• **PROBLEM TO SOLVE**:
Search the entries below for "VRAW" and copy each matching line.

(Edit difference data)
↓↓↓

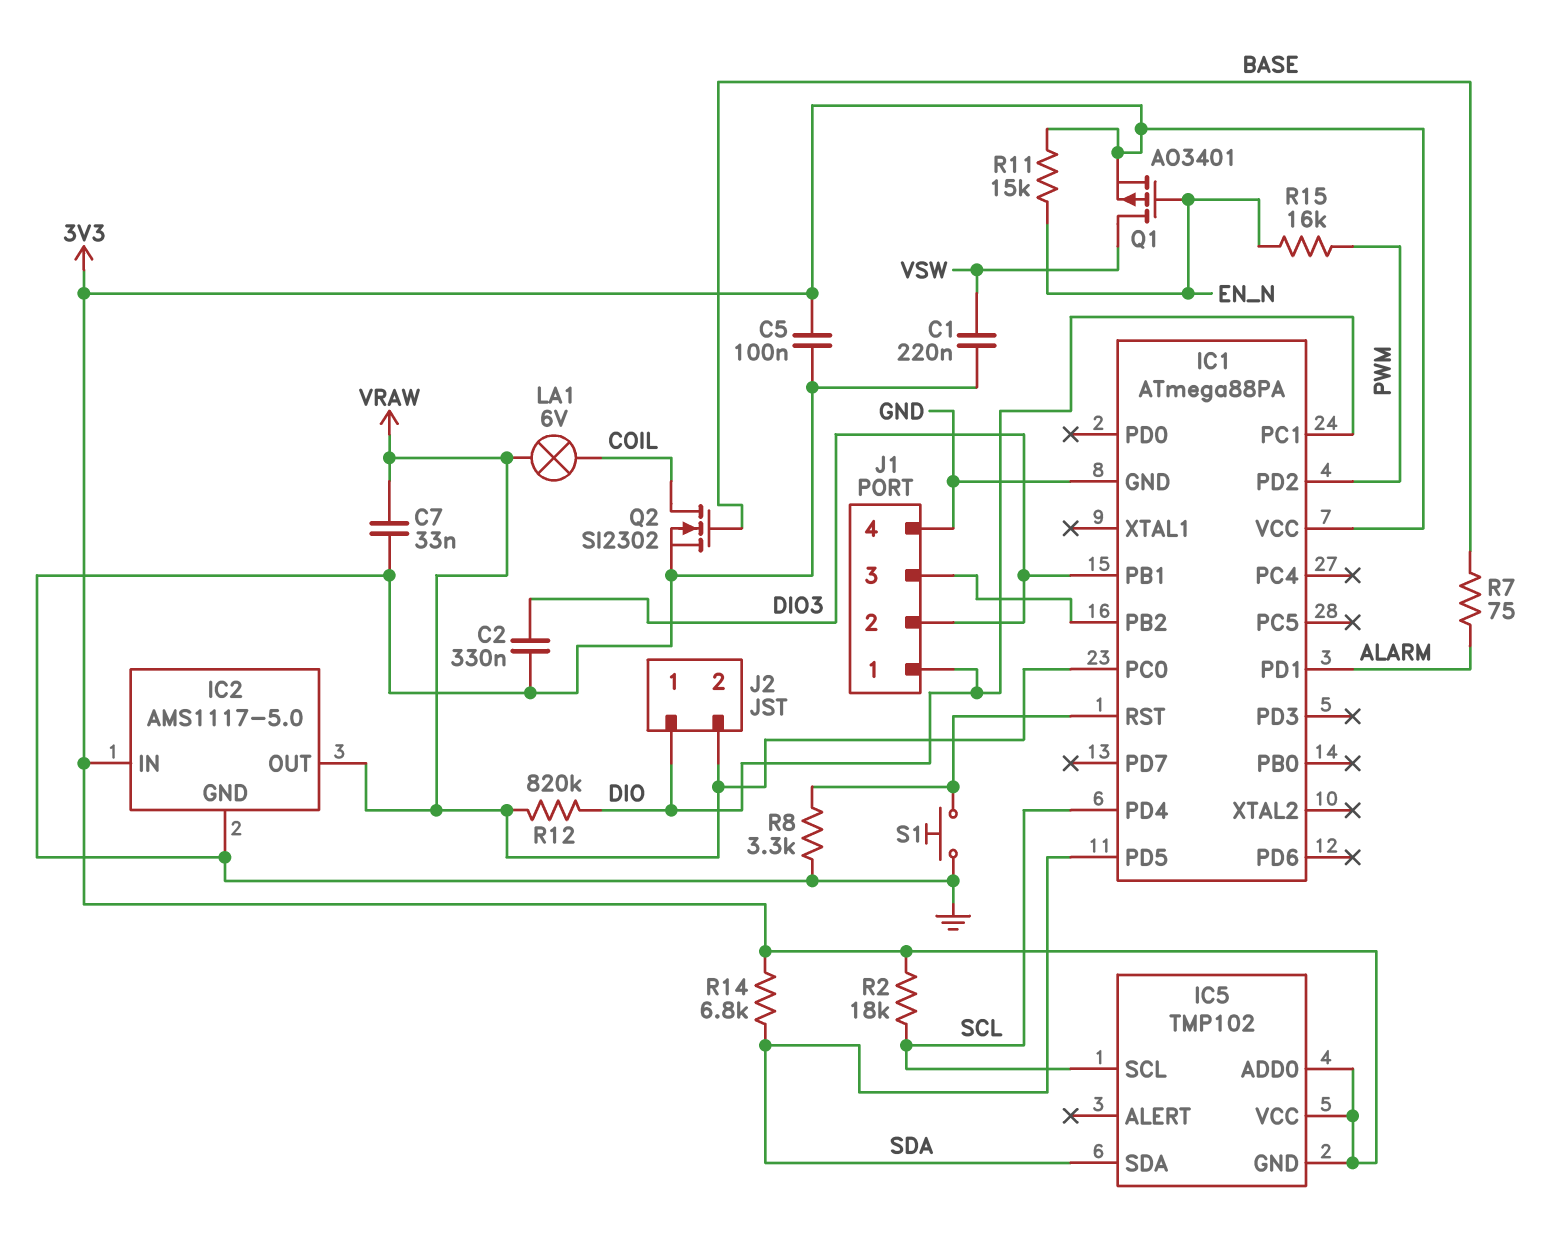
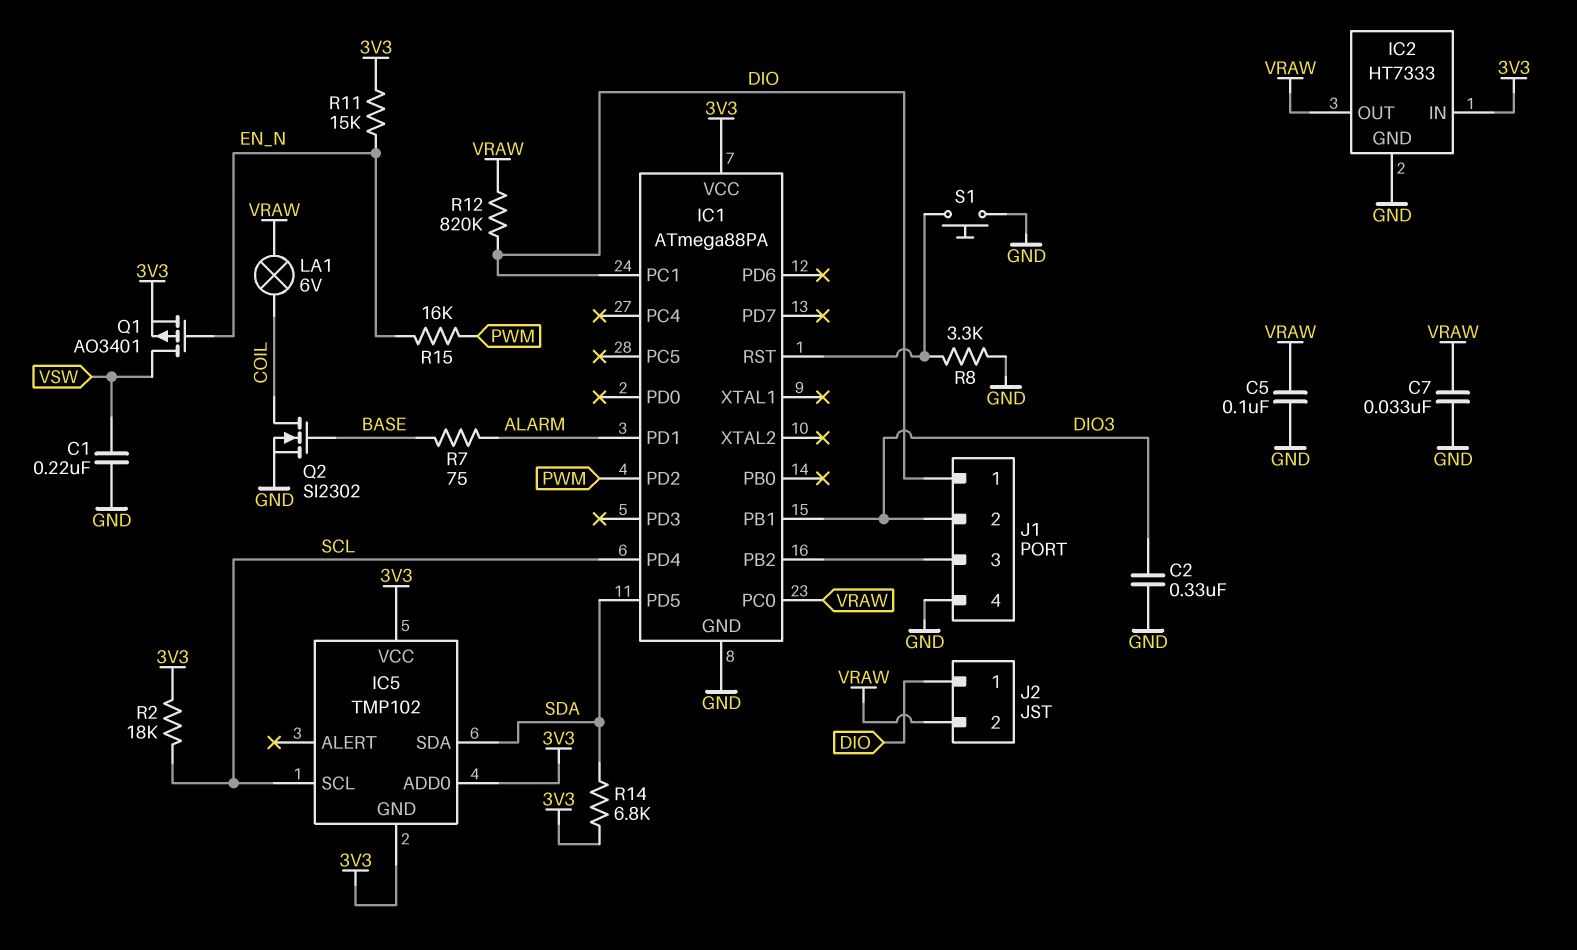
C5: 100nF (3V3, GND) -> 100nF (GND, VRAW)
IC2: AMS1117-5.0 -> HT7333

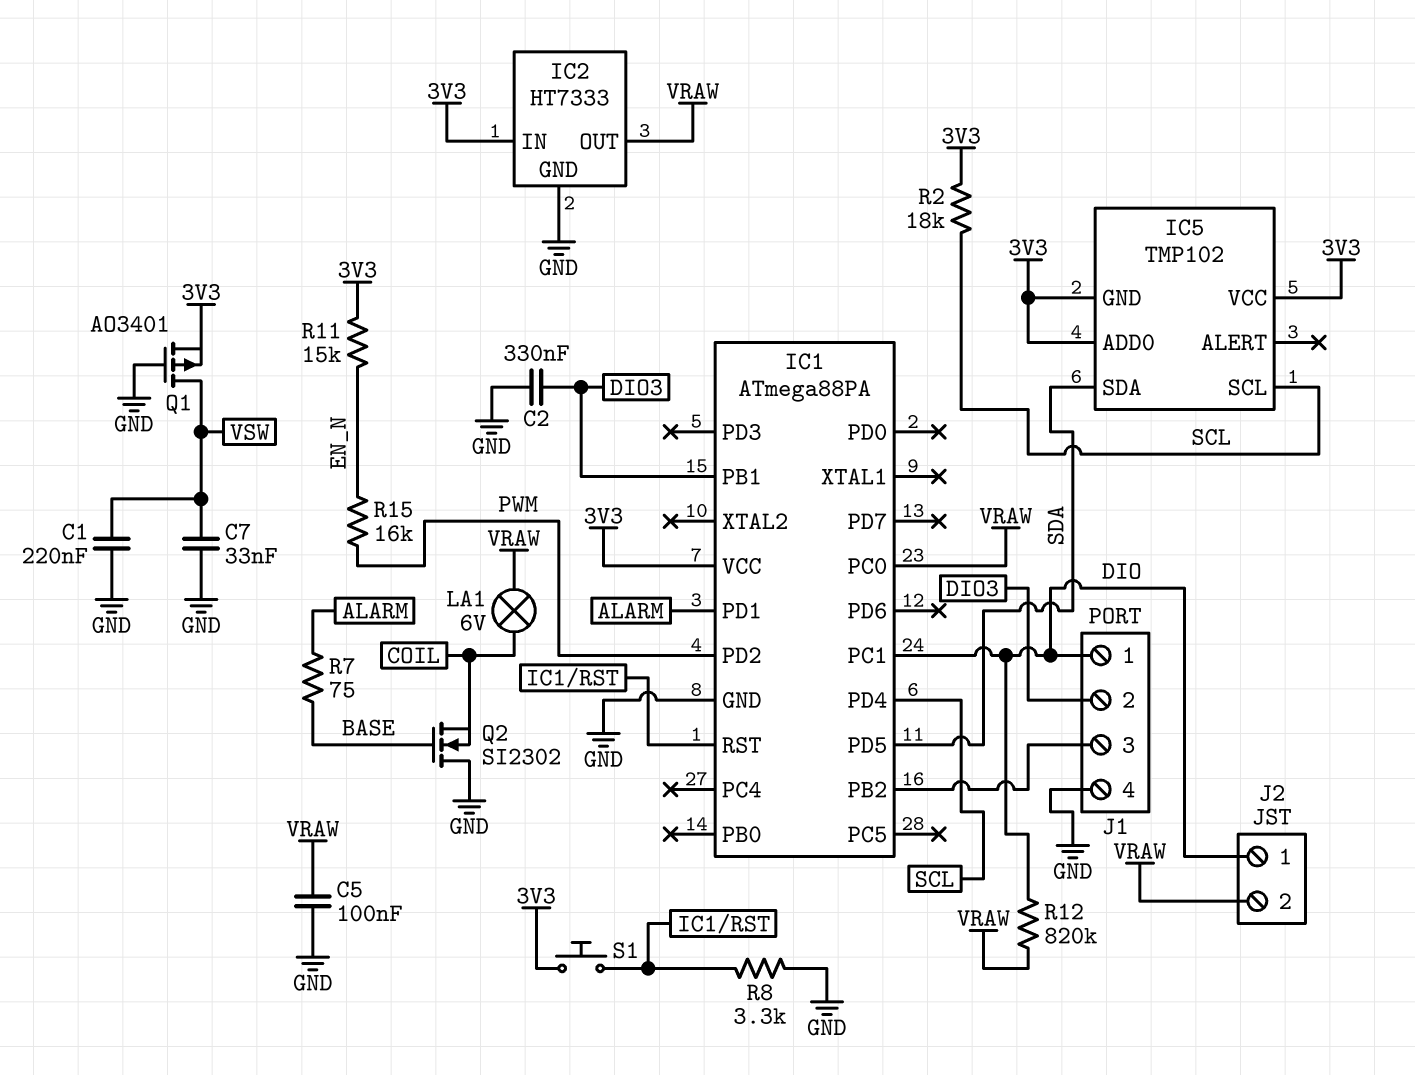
C7: 33nF (GND, VRAW) -> 33nF (GND, VSW)
Q1: PMOS AO3401 (G EN_N, D VSW, S 3V3) -> PMOS AO3401 (G GND, D VSW, S 3V3)
Q2: NMOS SI2302 (G BASE, D COIL, S GND) -> NMOS SI2302 (G BASE, D GND, S COIL)
R14: 6.8k (3V3, SDA) -> none
S1: button (GND, IC1/RST) -> button (3V3, IC1/RST)

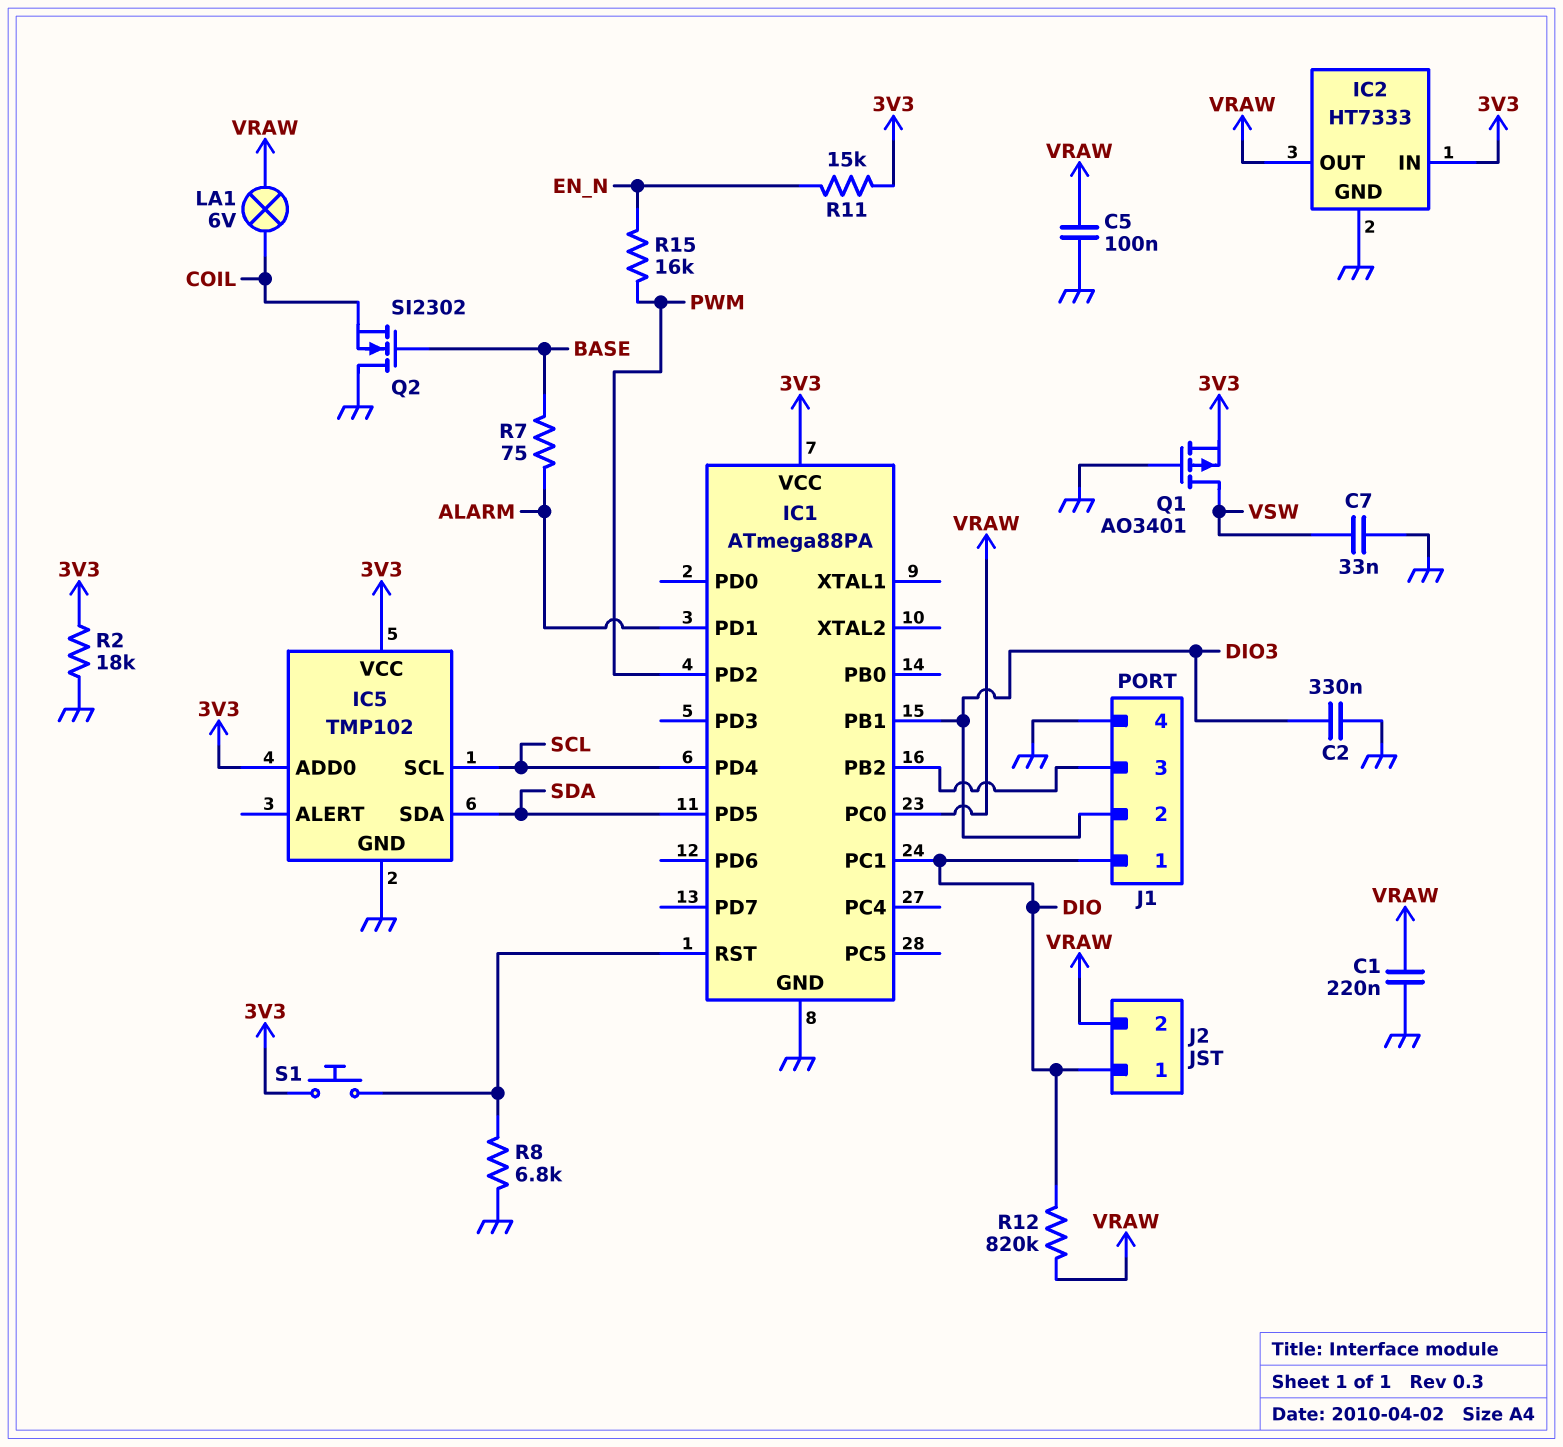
C1: 220nF (GND, VSW) -> 220nF (GND, VRAW)
IC5 pin GND: 3V3 -> GND
R2: 18k (3V3, SCL) -> 18k (3V3, GND)
R8: 3.3k (GND, IC1/RST) -> 6.8k (GND, IC1/RST)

↑↑↑

• **OUTPUT FOR THIS EXERCISE**:
C5: 100nF (3V3, GND) -> 100nF (GND, VRAW)
C7: 33nF (GND, VRAW) -> 33nF (GND, VSW)
C1: 220nF (GND, VSW) -> 220nF (GND, VRAW)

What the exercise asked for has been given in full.